■ **Directions**
Your response must be made up of each line in the data below that contains the string "turquoise".
[Input for this task]
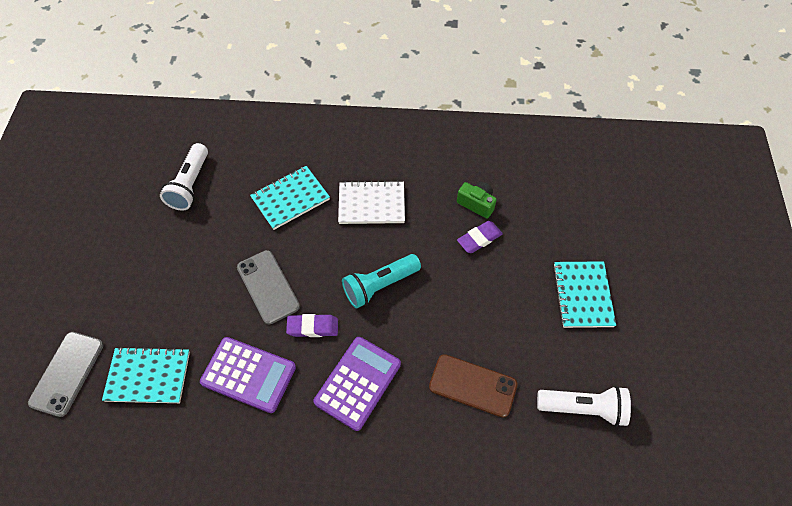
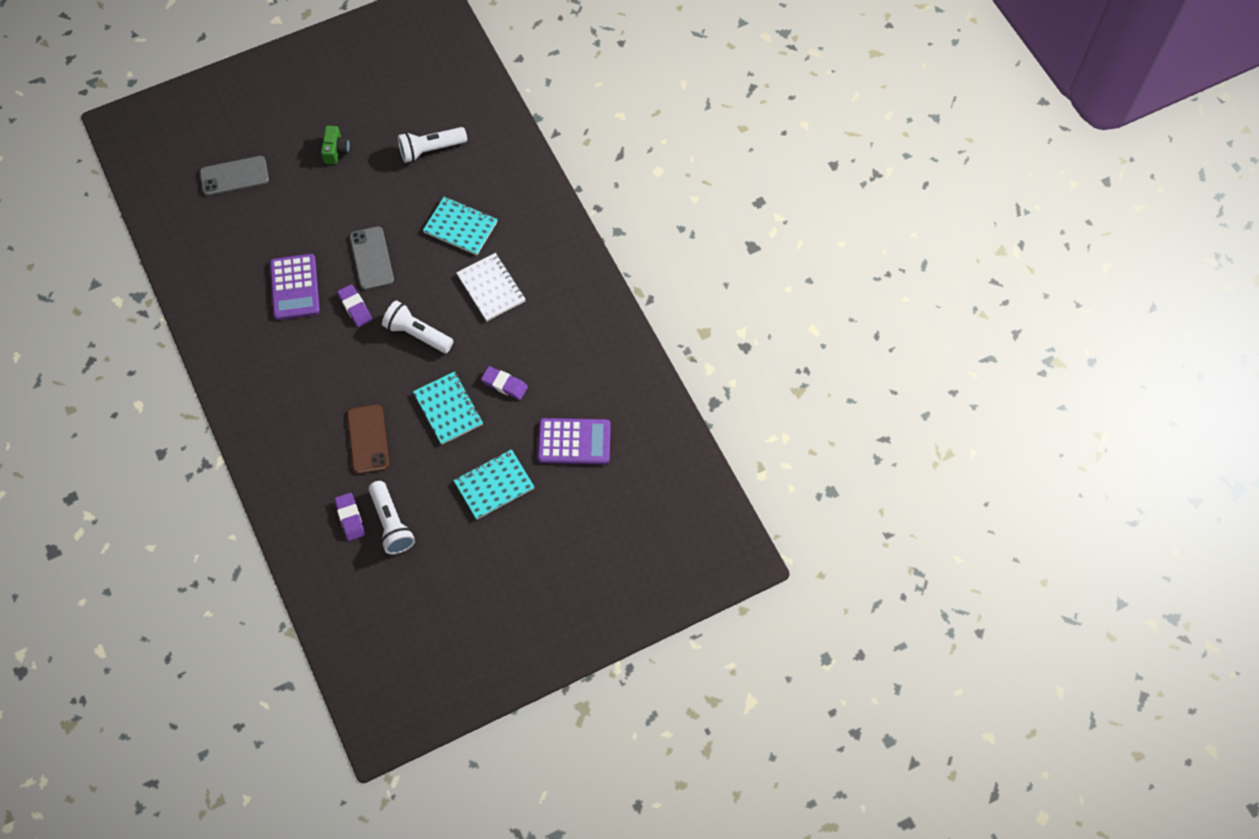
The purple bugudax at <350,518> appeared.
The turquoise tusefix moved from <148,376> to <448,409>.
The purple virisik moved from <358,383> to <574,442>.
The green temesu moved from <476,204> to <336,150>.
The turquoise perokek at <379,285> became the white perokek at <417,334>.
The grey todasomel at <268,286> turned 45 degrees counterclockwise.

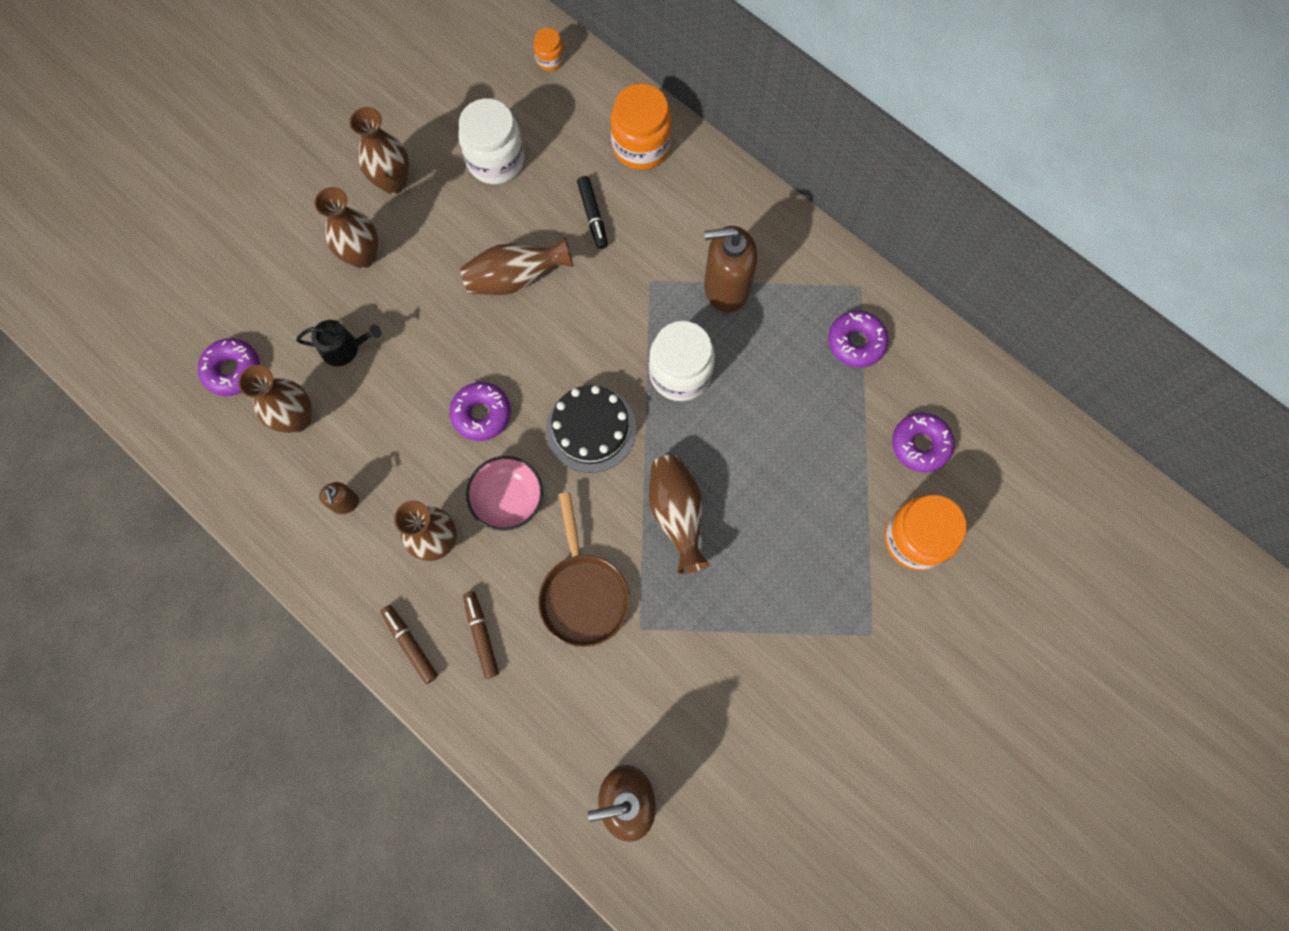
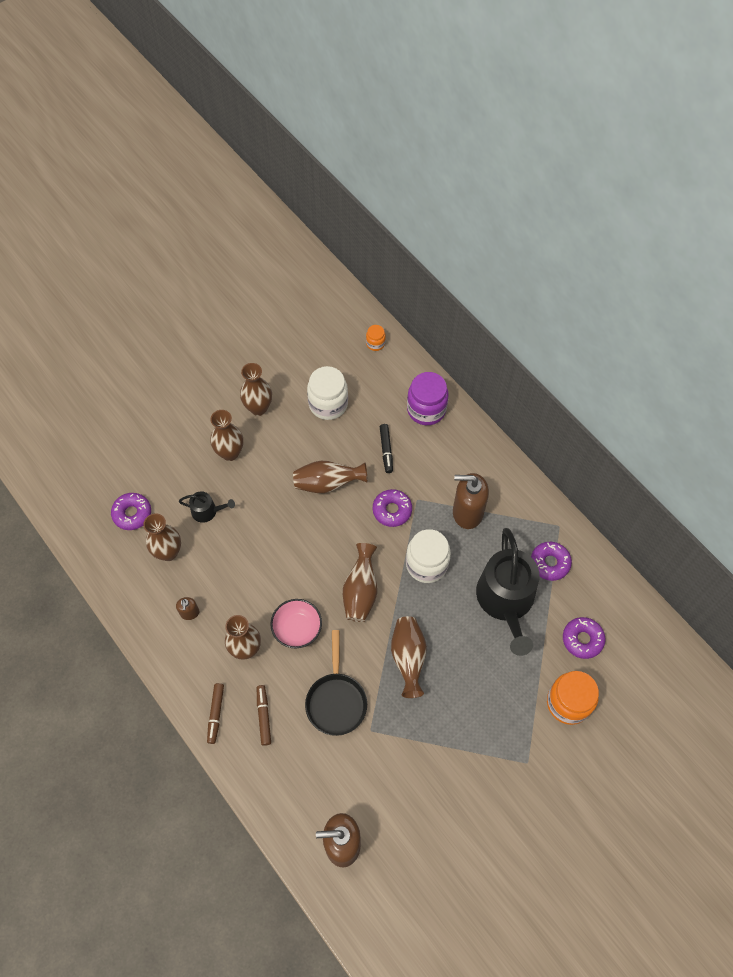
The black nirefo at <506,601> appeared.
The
[/Input for this task]
[Input for this task]
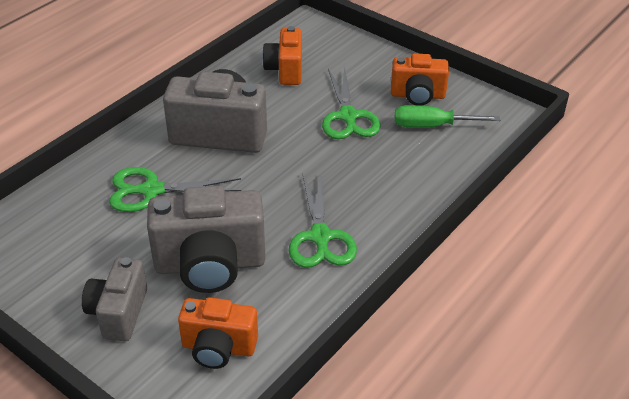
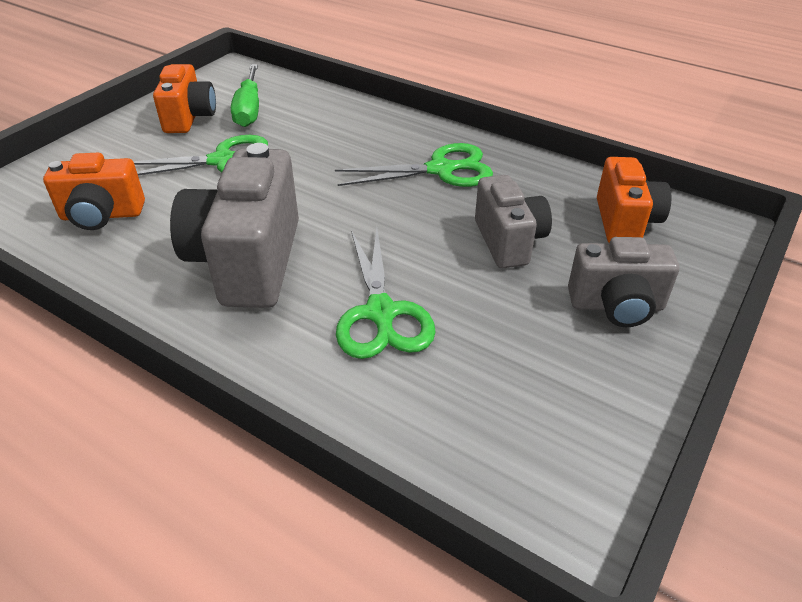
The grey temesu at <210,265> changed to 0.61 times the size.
[/Input for this task]
[Input for this task]
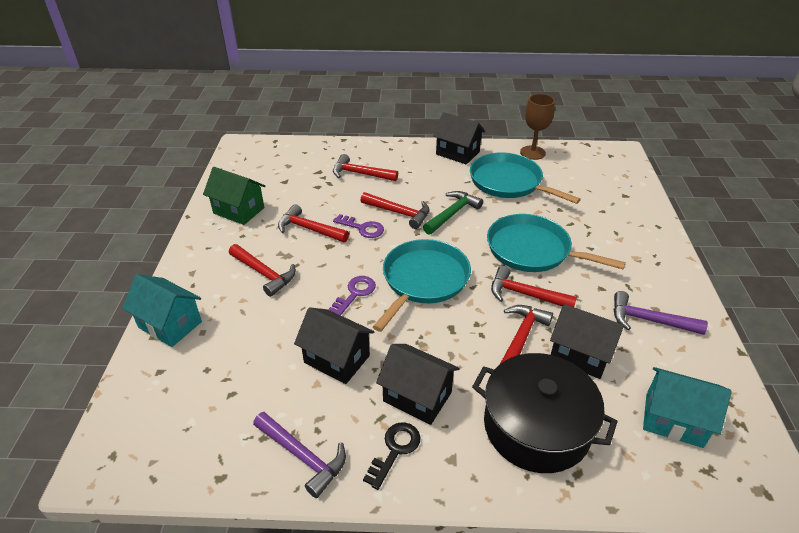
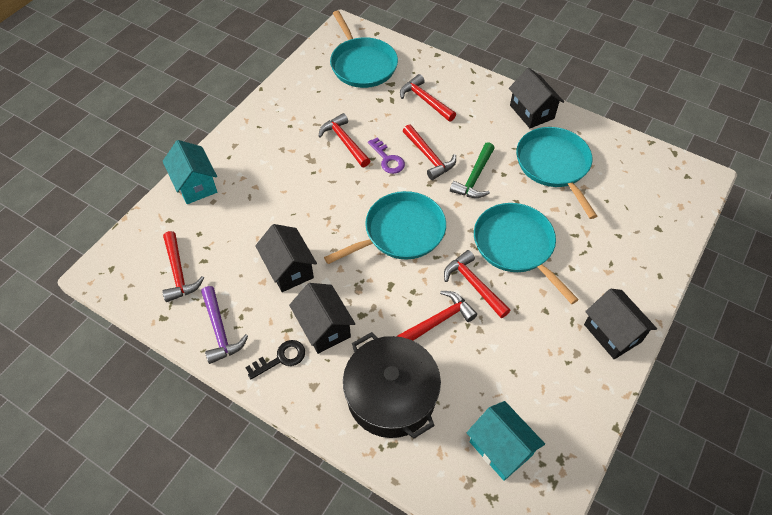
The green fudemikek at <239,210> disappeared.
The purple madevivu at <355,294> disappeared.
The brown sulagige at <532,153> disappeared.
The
[/Input for this task]
■ **Task result**
The turquoise tusefix moved from <148,376> to <448,409>.
The turquoise perokek at <379,285> became the white perokek at <417,334>.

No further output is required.